#### Task to complete:
In full and without deviation, reproduce the records that follow.
(Material provided begins)
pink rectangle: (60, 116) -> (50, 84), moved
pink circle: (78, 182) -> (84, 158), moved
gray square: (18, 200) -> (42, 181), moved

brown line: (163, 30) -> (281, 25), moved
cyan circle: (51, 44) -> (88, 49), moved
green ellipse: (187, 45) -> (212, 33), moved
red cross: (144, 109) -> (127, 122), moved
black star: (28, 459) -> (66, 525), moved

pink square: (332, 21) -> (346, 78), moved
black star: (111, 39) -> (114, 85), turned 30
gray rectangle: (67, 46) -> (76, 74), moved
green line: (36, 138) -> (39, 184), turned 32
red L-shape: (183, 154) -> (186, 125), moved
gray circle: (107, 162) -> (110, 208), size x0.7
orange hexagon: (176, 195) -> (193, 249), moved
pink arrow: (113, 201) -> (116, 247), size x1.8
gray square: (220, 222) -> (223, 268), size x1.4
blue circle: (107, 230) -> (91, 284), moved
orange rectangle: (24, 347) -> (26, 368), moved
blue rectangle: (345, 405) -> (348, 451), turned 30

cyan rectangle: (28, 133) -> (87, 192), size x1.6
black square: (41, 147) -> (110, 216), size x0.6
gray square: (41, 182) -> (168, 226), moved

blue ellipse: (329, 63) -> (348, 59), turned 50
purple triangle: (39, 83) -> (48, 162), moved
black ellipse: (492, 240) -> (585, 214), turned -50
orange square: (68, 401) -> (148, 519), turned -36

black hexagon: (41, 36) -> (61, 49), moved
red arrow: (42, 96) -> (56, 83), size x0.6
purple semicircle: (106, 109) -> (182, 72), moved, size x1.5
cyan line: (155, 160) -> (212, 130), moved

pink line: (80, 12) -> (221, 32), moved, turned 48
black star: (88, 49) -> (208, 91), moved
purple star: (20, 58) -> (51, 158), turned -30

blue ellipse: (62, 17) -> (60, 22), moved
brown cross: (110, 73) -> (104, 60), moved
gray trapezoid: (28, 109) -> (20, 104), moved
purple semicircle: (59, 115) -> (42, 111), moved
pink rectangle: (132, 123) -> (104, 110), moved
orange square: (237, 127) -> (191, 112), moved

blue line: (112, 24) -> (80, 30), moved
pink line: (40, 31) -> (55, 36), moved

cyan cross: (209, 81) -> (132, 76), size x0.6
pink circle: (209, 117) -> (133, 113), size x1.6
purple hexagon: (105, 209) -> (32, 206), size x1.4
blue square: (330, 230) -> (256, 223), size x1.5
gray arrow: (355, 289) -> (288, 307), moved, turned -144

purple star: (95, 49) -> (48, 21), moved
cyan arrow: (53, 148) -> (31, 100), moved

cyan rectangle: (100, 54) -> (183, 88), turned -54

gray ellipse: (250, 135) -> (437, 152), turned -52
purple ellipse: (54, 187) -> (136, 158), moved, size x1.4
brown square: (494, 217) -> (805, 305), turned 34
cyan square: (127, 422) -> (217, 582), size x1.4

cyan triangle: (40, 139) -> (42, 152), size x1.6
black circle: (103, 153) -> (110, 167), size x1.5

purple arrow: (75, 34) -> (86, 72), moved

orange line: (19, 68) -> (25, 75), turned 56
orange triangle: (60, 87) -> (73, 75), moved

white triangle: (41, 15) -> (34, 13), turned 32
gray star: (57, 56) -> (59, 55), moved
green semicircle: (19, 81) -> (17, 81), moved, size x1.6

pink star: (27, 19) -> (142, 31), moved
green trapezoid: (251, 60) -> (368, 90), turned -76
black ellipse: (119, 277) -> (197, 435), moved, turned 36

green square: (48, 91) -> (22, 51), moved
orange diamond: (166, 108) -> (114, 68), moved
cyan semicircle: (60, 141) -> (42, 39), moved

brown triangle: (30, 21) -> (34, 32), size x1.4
(Material provided ends)
#### Final answer:
pink rectangle: (60, 116) -> (50, 84), moved
pink circle: (78, 182) -> (84, 158), moved
gray square: (18, 200) -> (42, 181), moved

brown line: (163, 30) -> (281, 25), moved
cyan circle: (51, 44) -> (88, 49), moved
green ellipse: (187, 45) -> (212, 33), moved
red cross: (144, 109) -> (127, 122), moved
black star: (28, 459) -> (66, 525), moved

pink square: (332, 21) -> (346, 78), moved
black star: (111, 39) -> (114, 85), turned 30
gray rectangle: (67, 46) -> (76, 74), moved
green line: (36, 138) -> (39, 184), turned 32
red L-shape: (183, 154) -> (186, 125), moved
gray circle: (107, 162) -> (110, 208), size x0.7
orange hexagon: (176, 195) -> (193, 249), moved
pink arrow: (113, 201) -> (116, 247), size x1.8
gray square: (220, 222) -> (223, 268), size x1.4
blue circle: (107, 230) -> (91, 284), moved
orange rectangle: (24, 347) -> (26, 368), moved
blue rectangle: (345, 405) -> (348, 451), turned 30

cyan rectangle: (28, 133) -> (87, 192), size x1.6
black square: (41, 147) -> (110, 216), size x0.6
gray square: (41, 182) -> (168, 226), moved

blue ellipse: (329, 63) -> (348, 59), turned 50
purple triangle: (39, 83) -> (48, 162), moved
black ellipse: (492, 240) -> (585, 214), turned -50
orange square: (68, 401) -> (148, 519), turned -36

black hexagon: (41, 36) -> (61, 49), moved
red arrow: (42, 96) -> (56, 83), size x0.6
purple semicircle: (106, 109) -> (182, 72), moved, size x1.5
cyan line: (155, 160) -> (212, 130), moved

pink line: (80, 12) -> (221, 32), moved, turned 48
black star: (88, 49) -> (208, 91), moved
purple star: (20, 58) -> (51, 158), turned -30

blue ellipse: (62, 17) -> (60, 22), moved
brown cross: (110, 73) -> (104, 60), moved
gray trapezoid: (28, 109) -> (20, 104), moved
purple semicircle: (59, 115) -> (42, 111), moved
pink rectangle: (132, 123) -> (104, 110), moved
orange square: (237, 127) -> (191, 112), moved

blue line: (112, 24) -> (80, 30), moved
pink line: (40, 31) -> (55, 36), moved

cyan cross: (209, 81) -> (132, 76), size x0.6
pink circle: (209, 117) -> (133, 113), size x1.6
purple hexagon: (105, 209) -> (32, 206), size x1.4
blue square: (330, 230) -> (256, 223), size x1.5
gray arrow: (355, 289) -> (288, 307), moved, turned -144

purple star: (95, 49) -> (48, 21), moved
cyan arrow: (53, 148) -> (31, 100), moved

cyan rectangle: (100, 54) -> (183, 88), turned -54

gray ellipse: (250, 135) -> (437, 152), turned -52
purple ellipse: (54, 187) -> (136, 158), moved, size x1.4
brown square: (494, 217) -> (805, 305), turned 34
cyan square: (127, 422) -> (217, 582), size x1.4

cyan triangle: (40, 139) -> (42, 152), size x1.6
black circle: (103, 153) -> (110, 167), size x1.5

purple arrow: (75, 34) -> (86, 72), moved

orange line: (19, 68) -> (25, 75), turned 56
orange triangle: (60, 87) -> (73, 75), moved

white triangle: (41, 15) -> (34, 13), turned 32
gray star: (57, 56) -> (59, 55), moved
green semicircle: (19, 81) -> (17, 81), moved, size x1.6

pink star: (27, 19) -> (142, 31), moved
green trapezoid: (251, 60) -> (368, 90), turned -76
black ellipse: (119, 277) -> (197, 435), moved, turned 36

green square: (48, 91) -> (22, 51), moved
orange diamond: (166, 108) -> (114, 68), moved
cyan semicircle: (60, 141) -> (42, 39), moved

brown triangle: (30, 21) -> (34, 32), size x1.4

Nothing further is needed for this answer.